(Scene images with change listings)
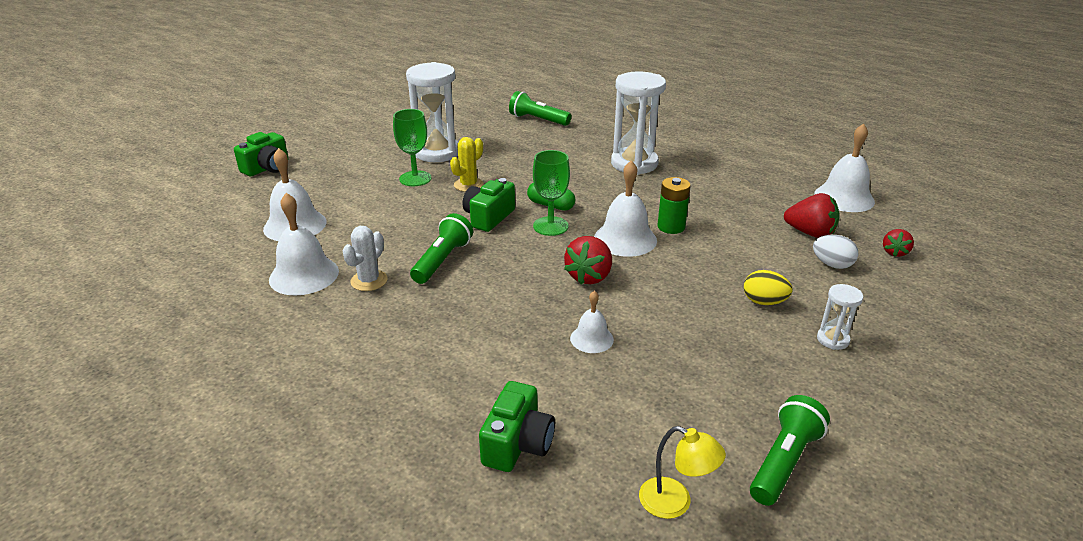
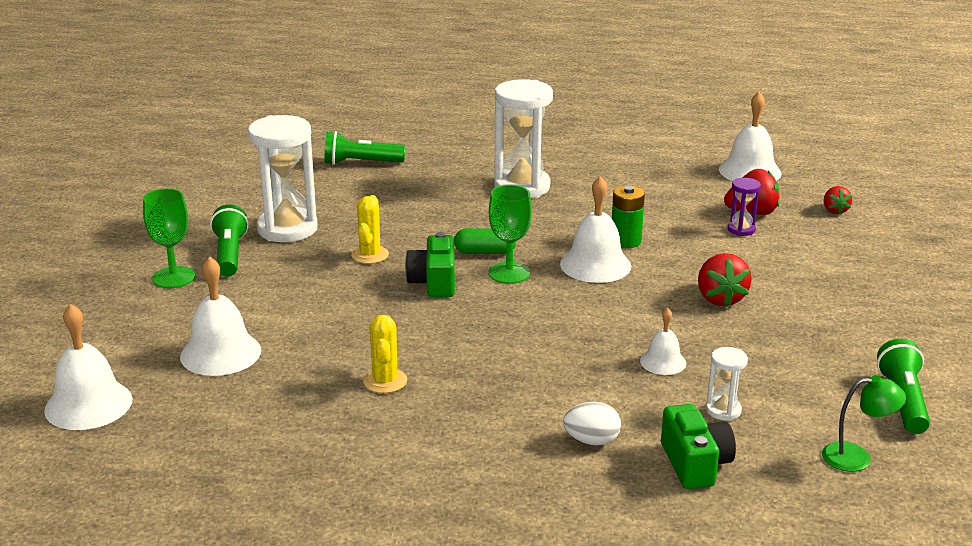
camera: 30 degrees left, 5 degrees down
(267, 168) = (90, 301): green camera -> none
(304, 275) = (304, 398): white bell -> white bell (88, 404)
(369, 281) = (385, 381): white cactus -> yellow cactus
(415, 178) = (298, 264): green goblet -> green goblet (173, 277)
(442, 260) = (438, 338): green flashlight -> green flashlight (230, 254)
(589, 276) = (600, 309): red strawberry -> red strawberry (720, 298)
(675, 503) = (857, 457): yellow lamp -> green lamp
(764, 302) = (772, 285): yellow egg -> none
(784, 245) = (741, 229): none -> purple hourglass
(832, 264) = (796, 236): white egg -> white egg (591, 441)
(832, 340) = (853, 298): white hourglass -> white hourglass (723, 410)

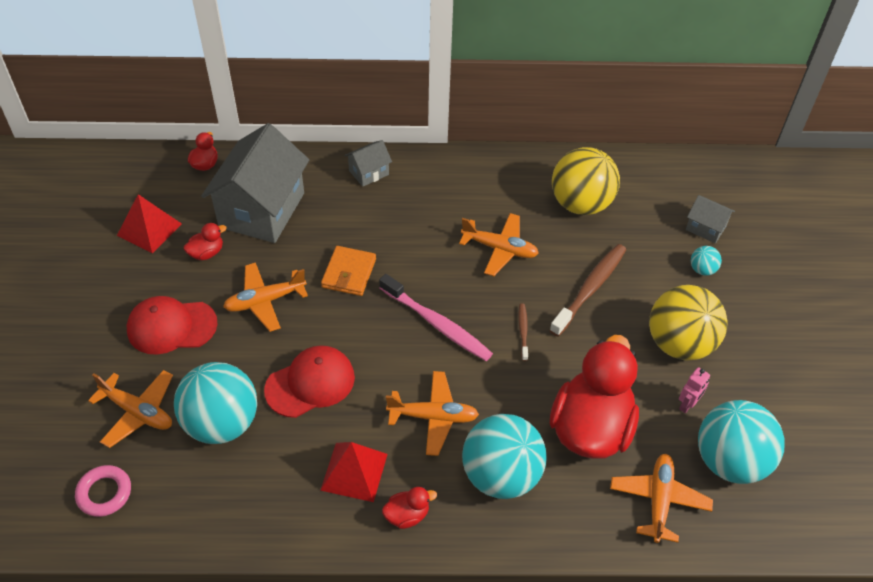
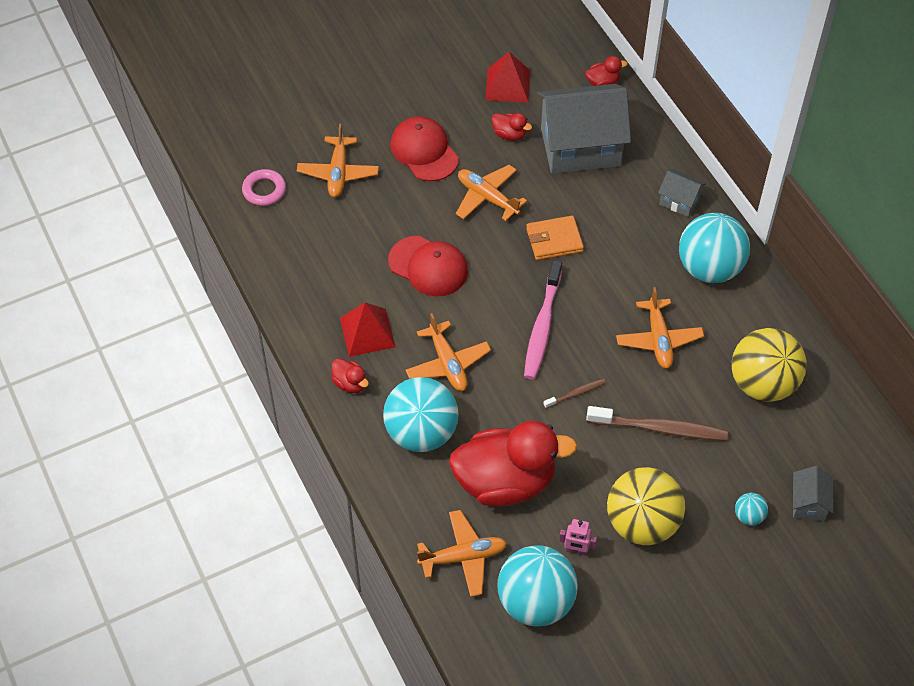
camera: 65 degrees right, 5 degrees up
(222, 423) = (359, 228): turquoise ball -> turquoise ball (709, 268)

...

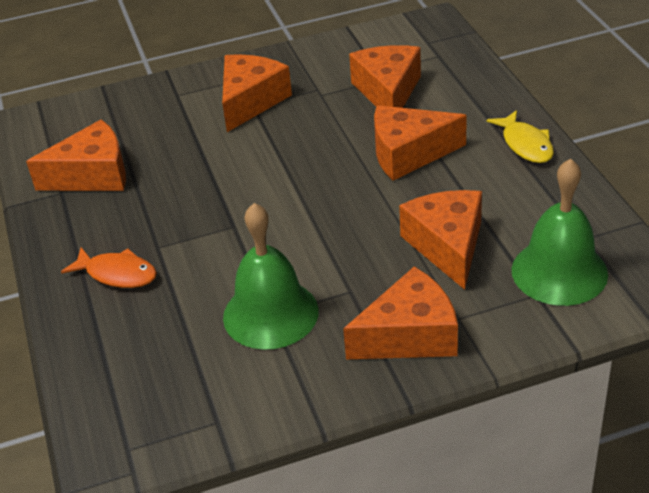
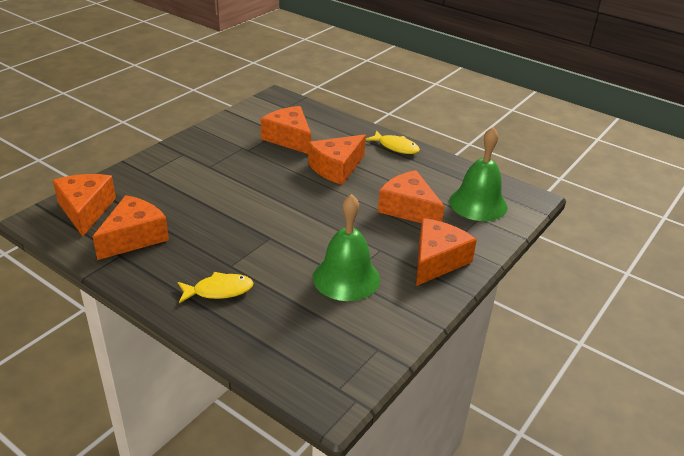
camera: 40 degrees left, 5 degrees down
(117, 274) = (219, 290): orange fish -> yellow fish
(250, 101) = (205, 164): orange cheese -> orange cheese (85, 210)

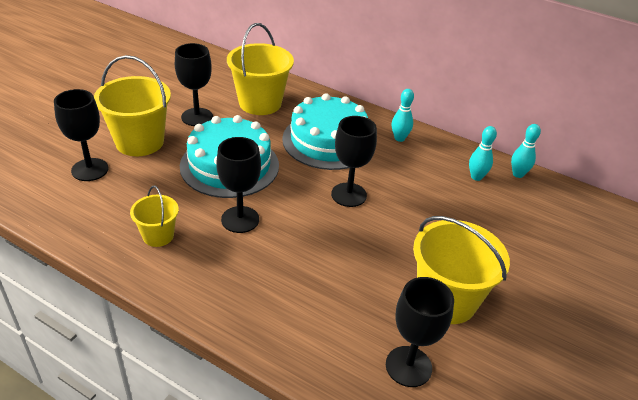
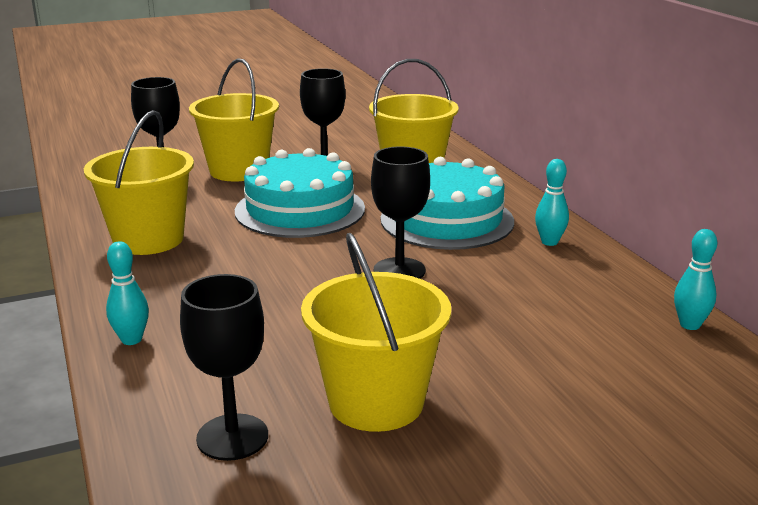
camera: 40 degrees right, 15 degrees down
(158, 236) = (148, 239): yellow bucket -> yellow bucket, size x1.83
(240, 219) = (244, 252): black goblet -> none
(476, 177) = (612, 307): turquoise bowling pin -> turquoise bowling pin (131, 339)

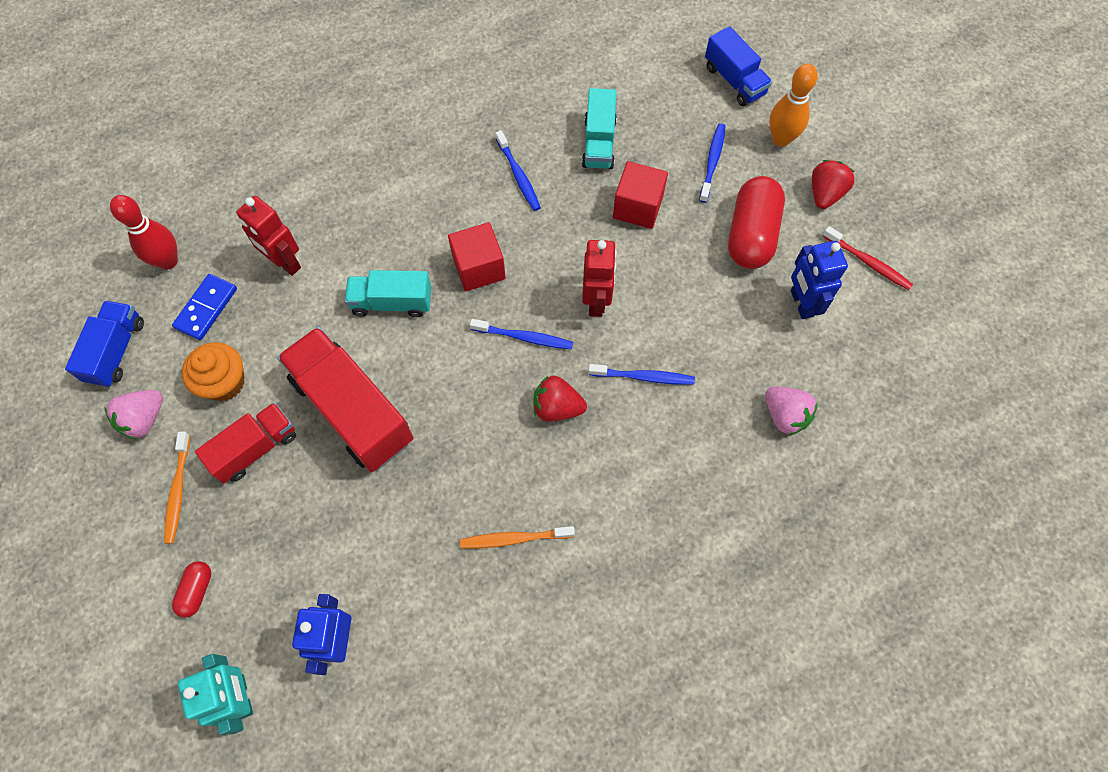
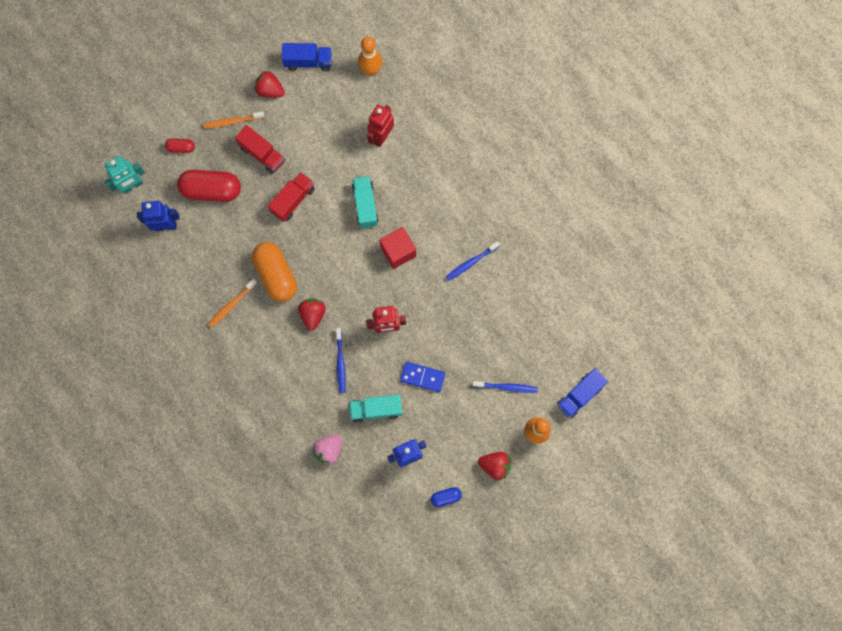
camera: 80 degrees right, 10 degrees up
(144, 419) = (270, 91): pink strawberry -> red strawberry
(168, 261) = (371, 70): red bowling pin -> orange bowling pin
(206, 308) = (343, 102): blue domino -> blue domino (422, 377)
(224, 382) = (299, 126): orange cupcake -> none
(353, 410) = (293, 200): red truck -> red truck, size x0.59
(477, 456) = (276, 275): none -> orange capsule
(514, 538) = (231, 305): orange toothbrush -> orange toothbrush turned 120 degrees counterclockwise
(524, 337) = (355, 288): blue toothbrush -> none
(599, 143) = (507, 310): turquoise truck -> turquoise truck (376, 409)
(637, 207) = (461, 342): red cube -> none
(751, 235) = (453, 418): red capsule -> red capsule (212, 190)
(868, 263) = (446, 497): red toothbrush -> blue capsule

§ Work instructions
Look through the data above. Each line containing the word "blue" needs to be copied.

§ Final answer
(206, 308) = (343, 102): blue domino -> blue domino (422, 377)
(524, 337) = (355, 288): blue toothbrush -> none
(868, 263) = (446, 497): red toothbrush -> blue capsule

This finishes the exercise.